--- Exercise materials ---

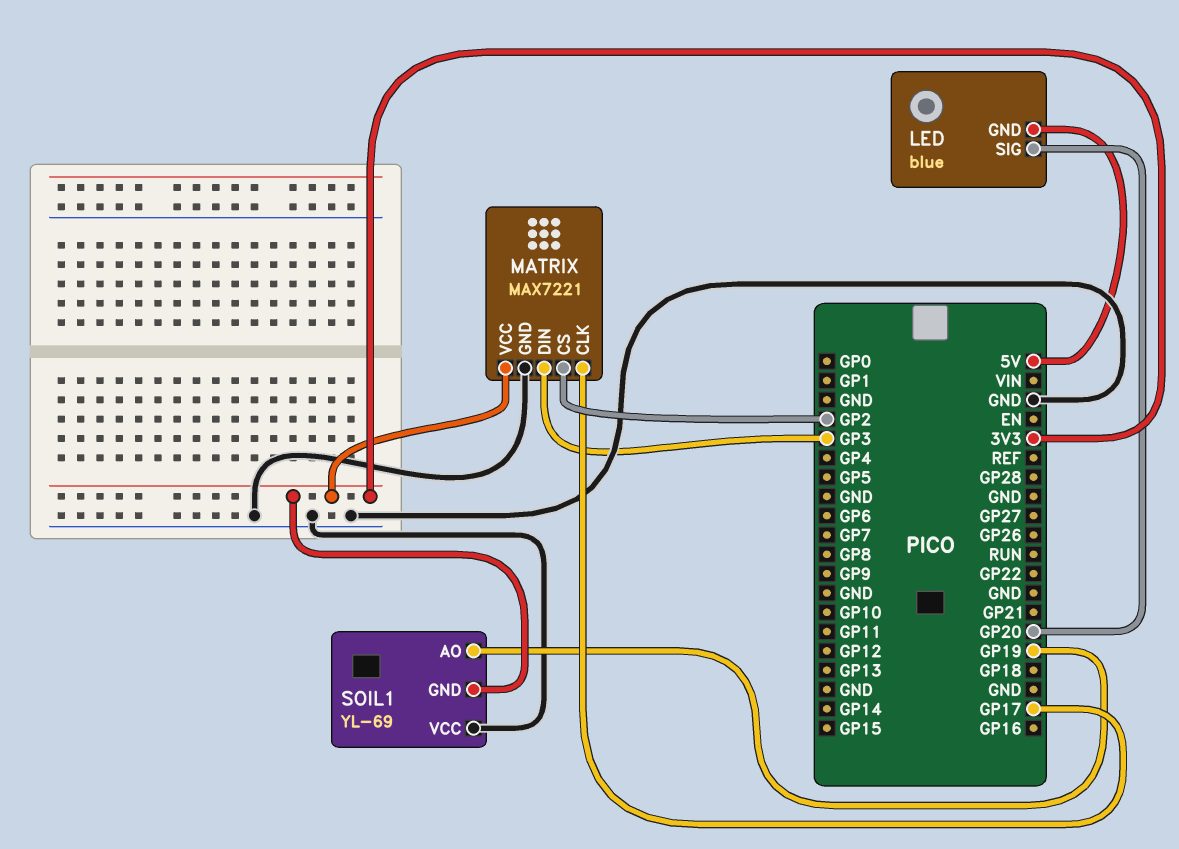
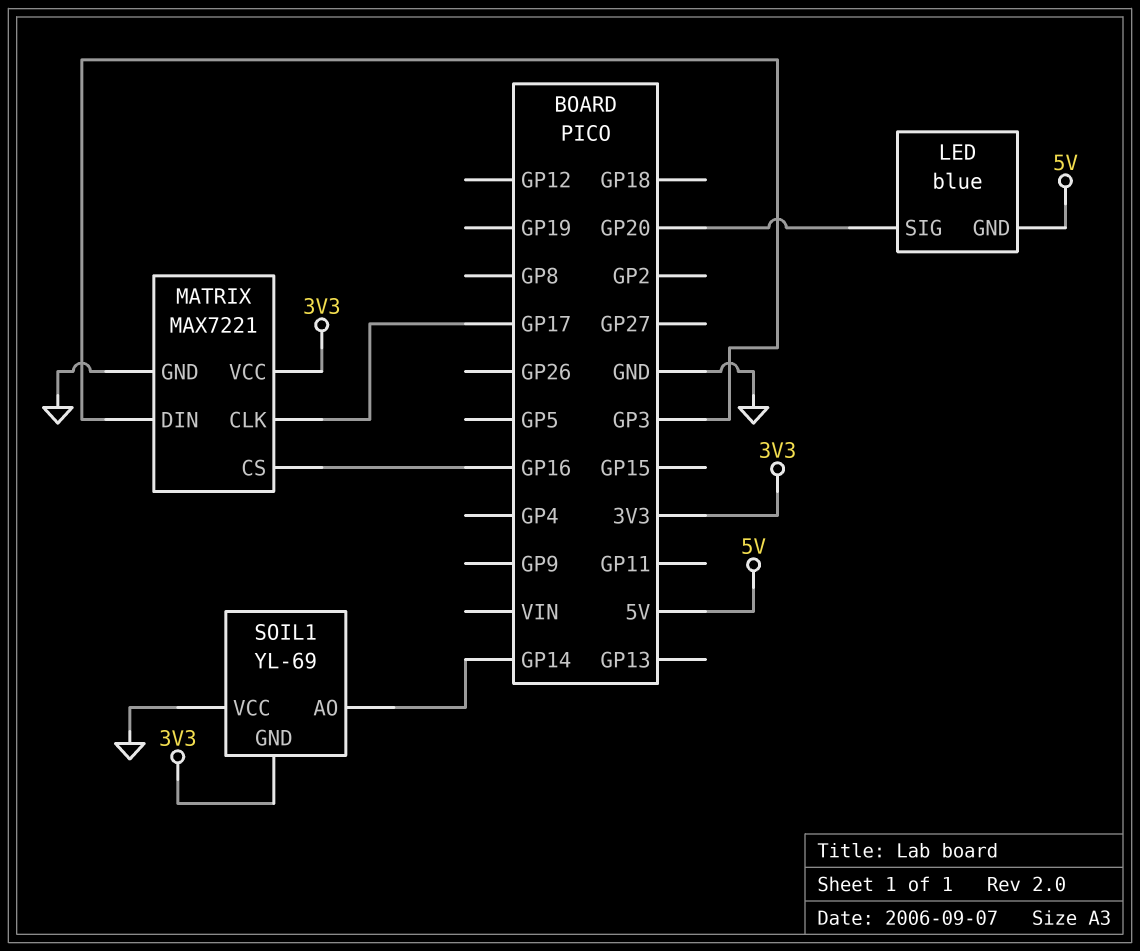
MATRIX pin CS: GP2 -> GP16
SOIL1 pin AO: GP19 -> GP14

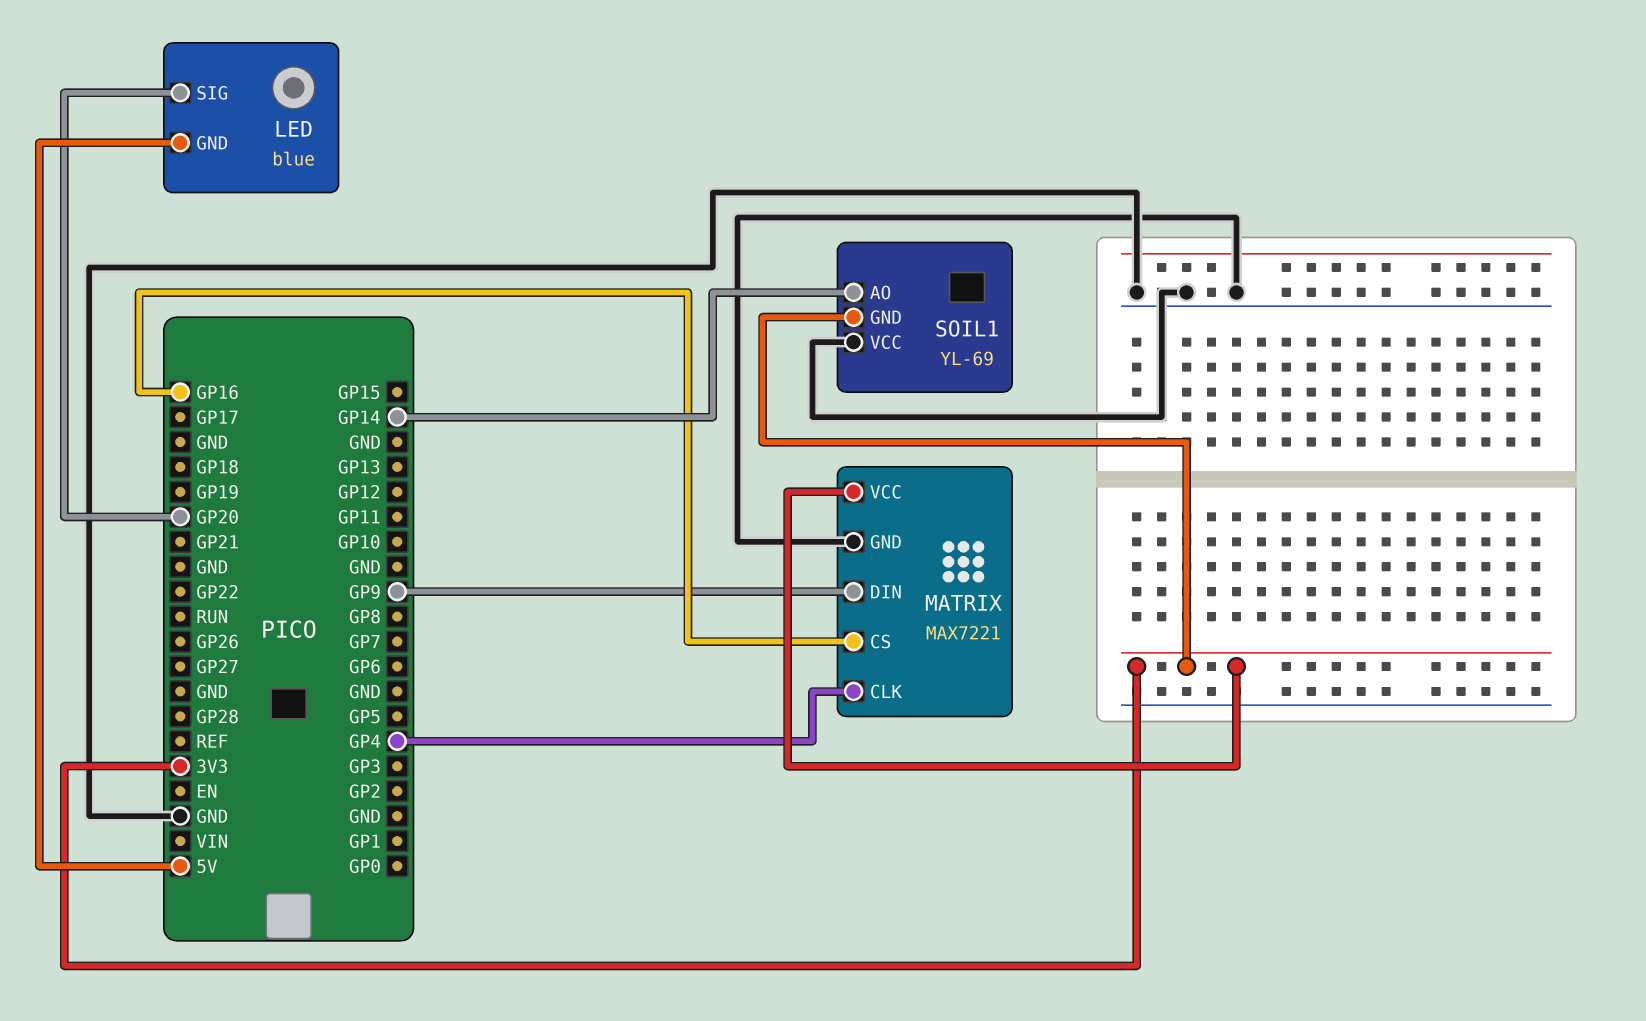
MATRIX pin CLK: GP17 -> GP4
MATRIX pin DIN: GP3 -> GP9

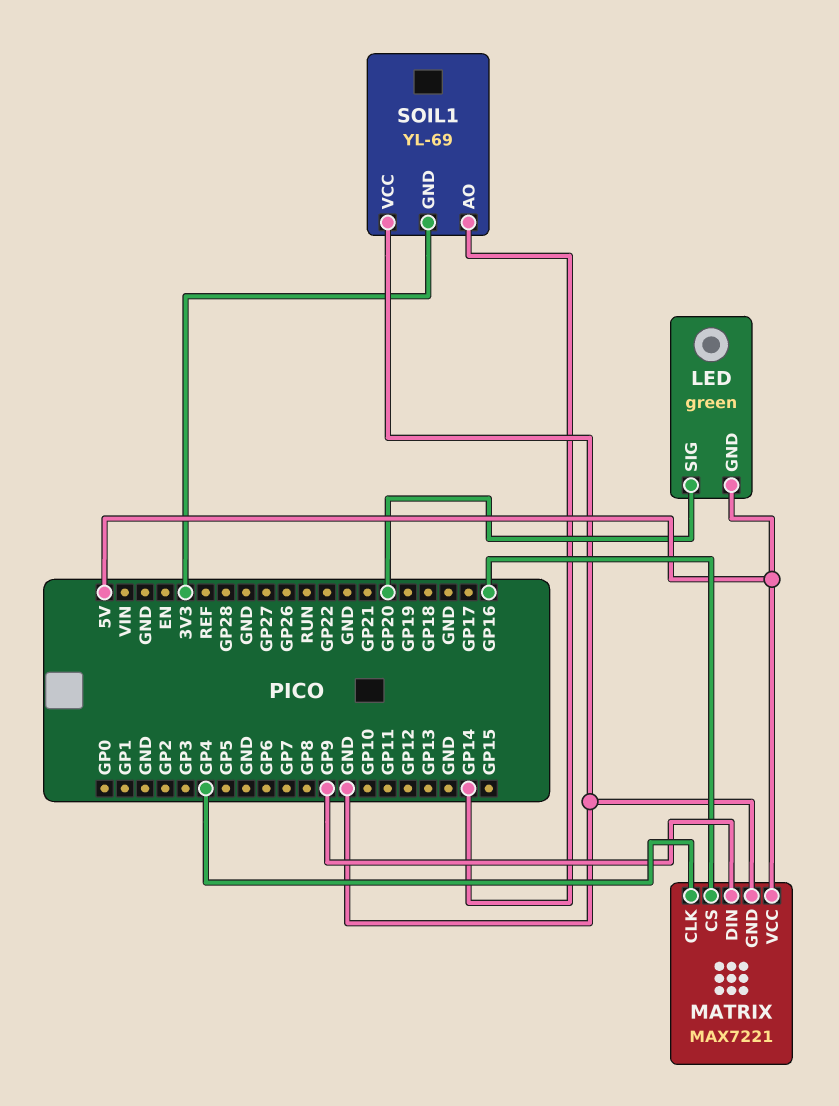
LED: blue -> green
MATRIX pin VCC: 3V3 -> 5V

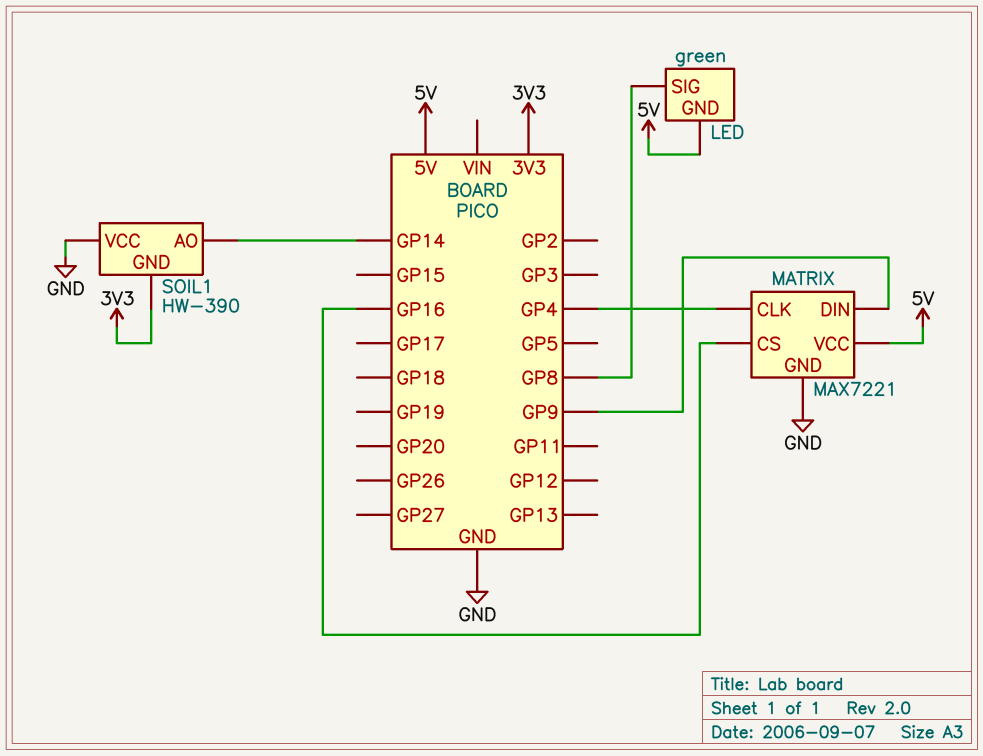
LED pin SIG: GP20 -> GP8
SOIL1: YL-69 -> HW-390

---

An exact copy of every entry, without pictures, should be your output.

__Problem solution__:
MATRIX pin CS: GP2 -> GP16
SOIL1 pin AO: GP19 -> GP14

MATRIX pin CLK: GP17 -> GP4
MATRIX pin DIN: GP3 -> GP9

LED: blue -> green
MATRIX pin VCC: 3V3 -> 5V

LED pin SIG: GP20 -> GP8
SOIL1: YL-69 -> HW-390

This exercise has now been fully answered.